:: What needs to be done ::
Your answer must be an exact copy of the records, with no pictures included.

(Records from a data collection)
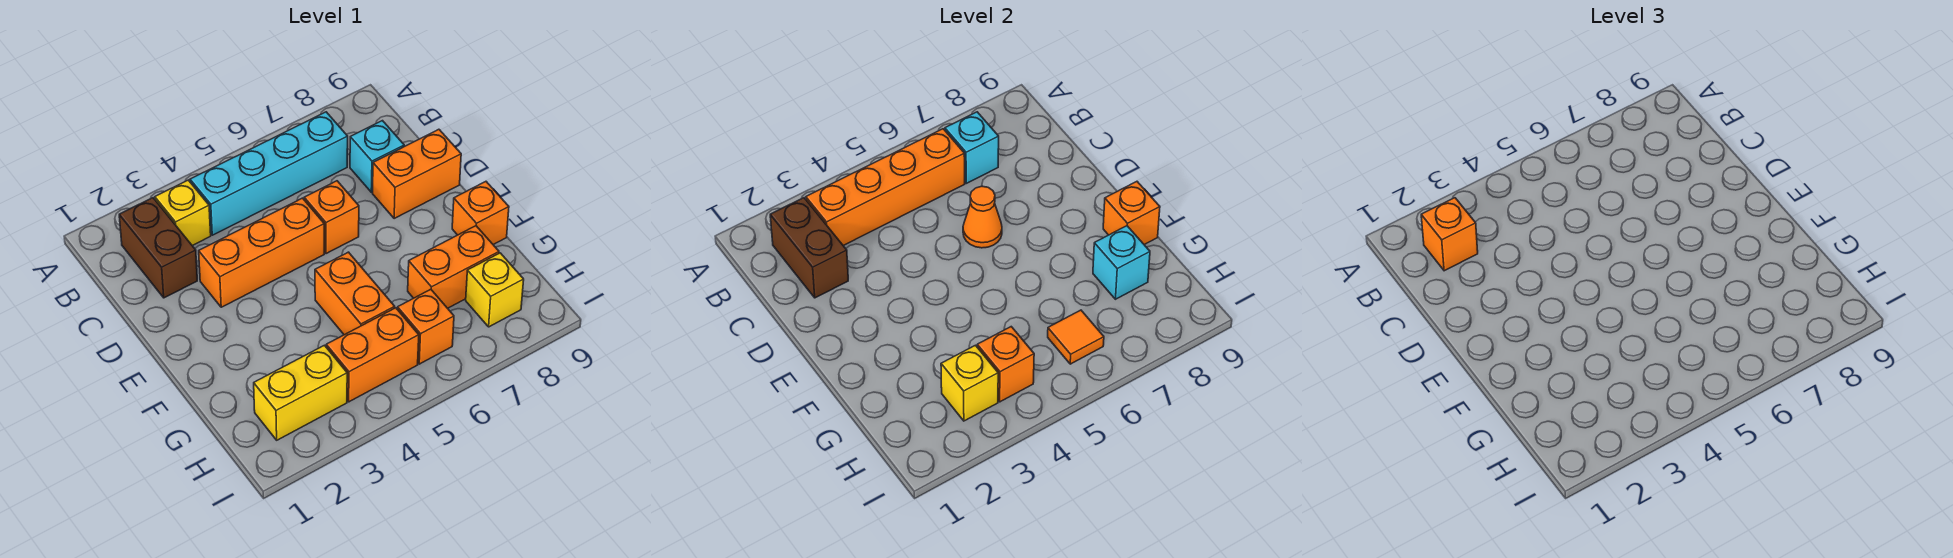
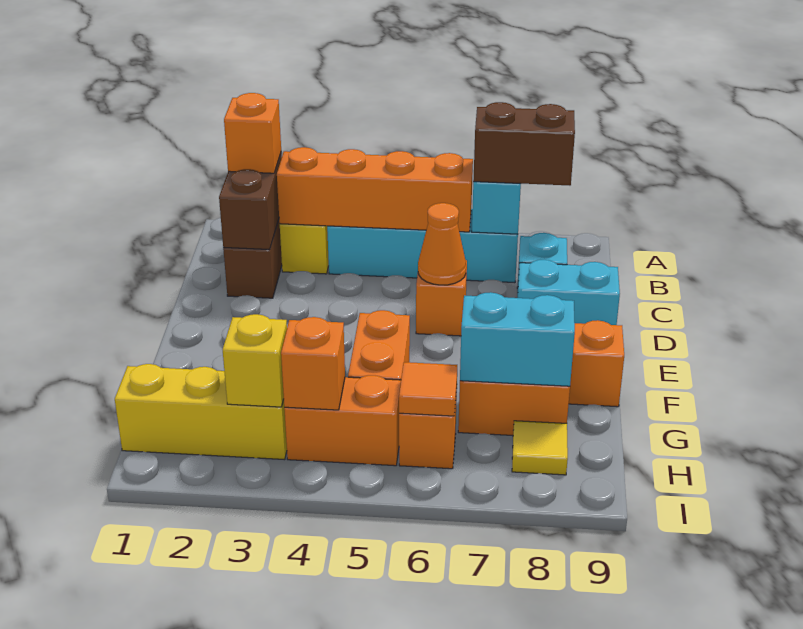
none -> brown brick B7:B8 level 3
orange brick D3:D5 level 1 -> none
orange brick D8:D9 level 1 -> cyan brick D8:D9 level 1
orange brick F9 level 2 -> none
cyan brick G8 level 2 -> cyan brick G7:G8 level 2
yellow brick H2:H3 level 1 -> yellow brick H1:H3 level 1
yellow brick H8 level 1 -> yellow tile H8 level 1

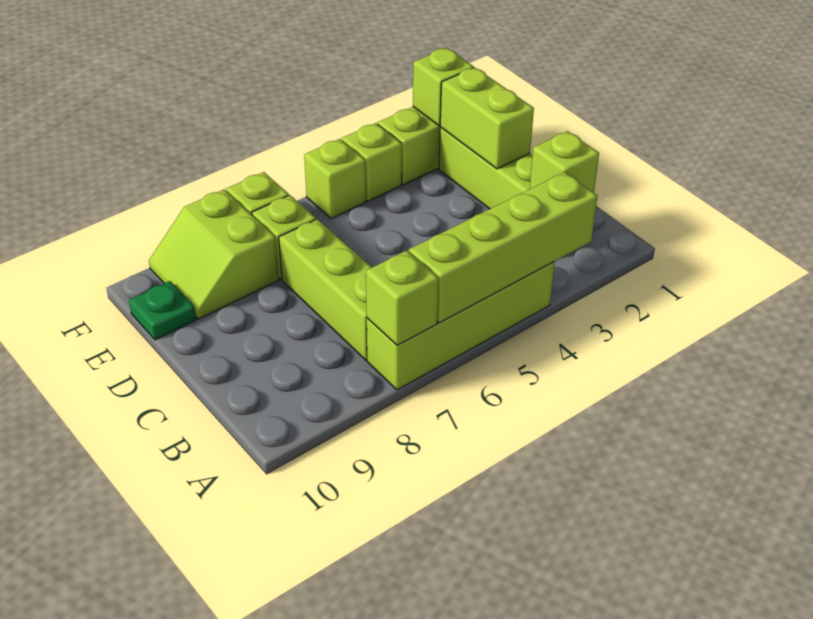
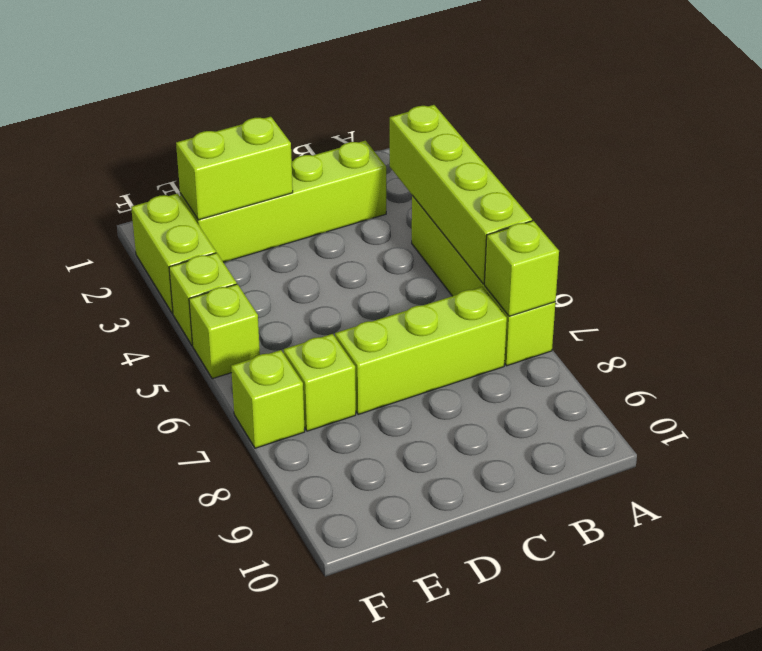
lime brick B2 level 2 -> none
lime slope E8:F9 level 1 top 8 -> none
green plate E10 level 1 -> none
lime brick F2 level 2 -> none

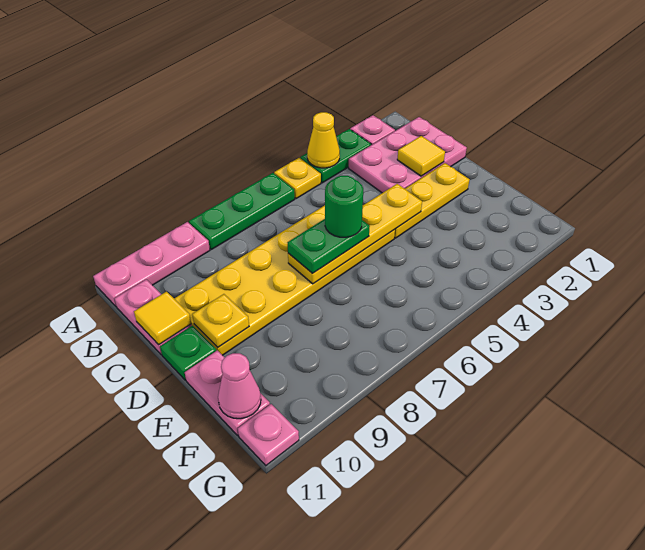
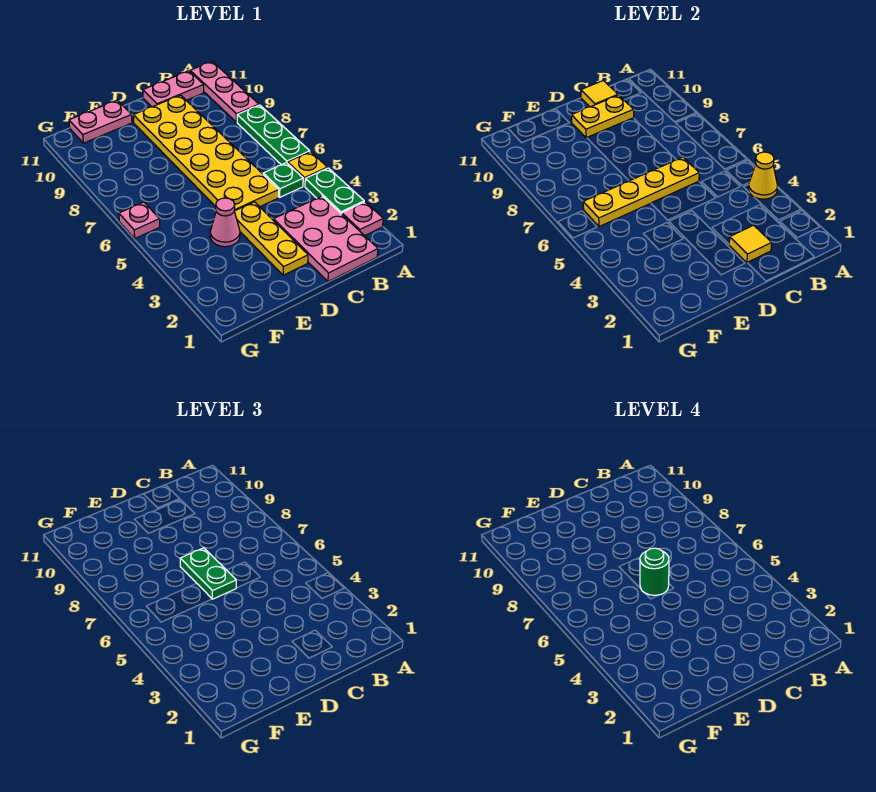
yellow plate D4:D7 level 2 -> yellow plate C6:F6 level 2
yellow plate D10 level 2 -> yellow plate C10:D10 level 2
green plate D11 level 1 -> green plate B5 level 1
pink cone F11 level 2 -> pink cone E4 level 1
pink plate G11 level 1 -> pink plate G6 level 1

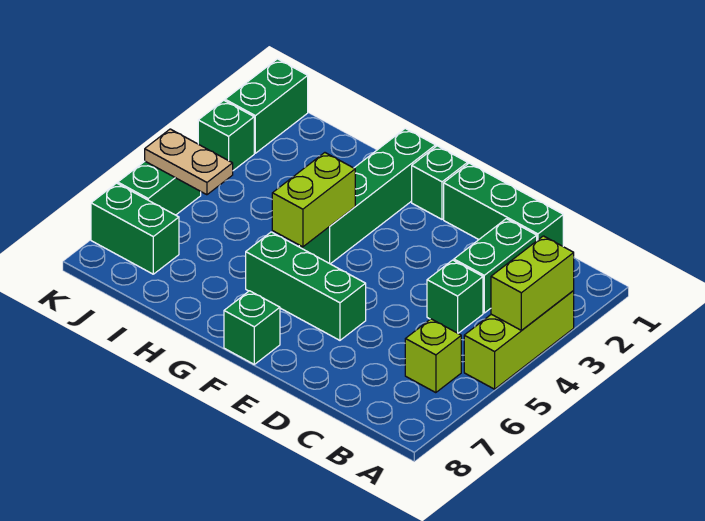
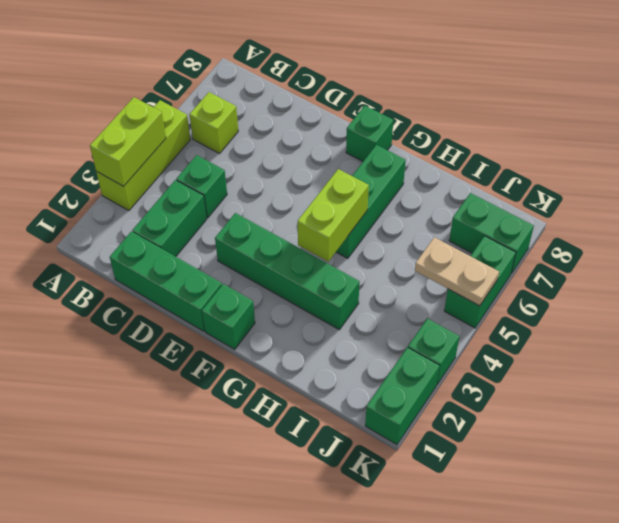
green brick E6:G6 level 1 -> green brick G5:G7 level 1
green brick G1:G4 level 1 -> green brick E3:H3 level 1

:: Answer box ::
none -> brown brick B7:B8 level 3
orange brick D3:D5 level 1 -> none
orange brick D8:D9 level 1 -> cyan brick D8:D9 level 1
orange brick F9 level 2 -> none
cyan brick G8 level 2 -> cyan brick G7:G8 level 2
yellow brick H2:H3 level 1 -> yellow brick H1:H3 level 1
yellow brick H8 level 1 -> yellow tile H8 level 1

lime brick B2 level 2 -> none
lime slope E8:F9 level 1 top 8 -> none
green plate E10 level 1 -> none
lime brick F2 level 2 -> none

yellow plate D4:D7 level 2 -> yellow plate C6:F6 level 2
yellow plate D10 level 2 -> yellow plate C10:D10 level 2
green plate D11 level 1 -> green plate B5 level 1
pink cone F11 level 2 -> pink cone E4 level 1
pink plate G11 level 1 -> pink plate G6 level 1

green brick E6:G6 level 1 -> green brick G5:G7 level 1
green brick G1:G4 level 1 -> green brick E3:H3 level 1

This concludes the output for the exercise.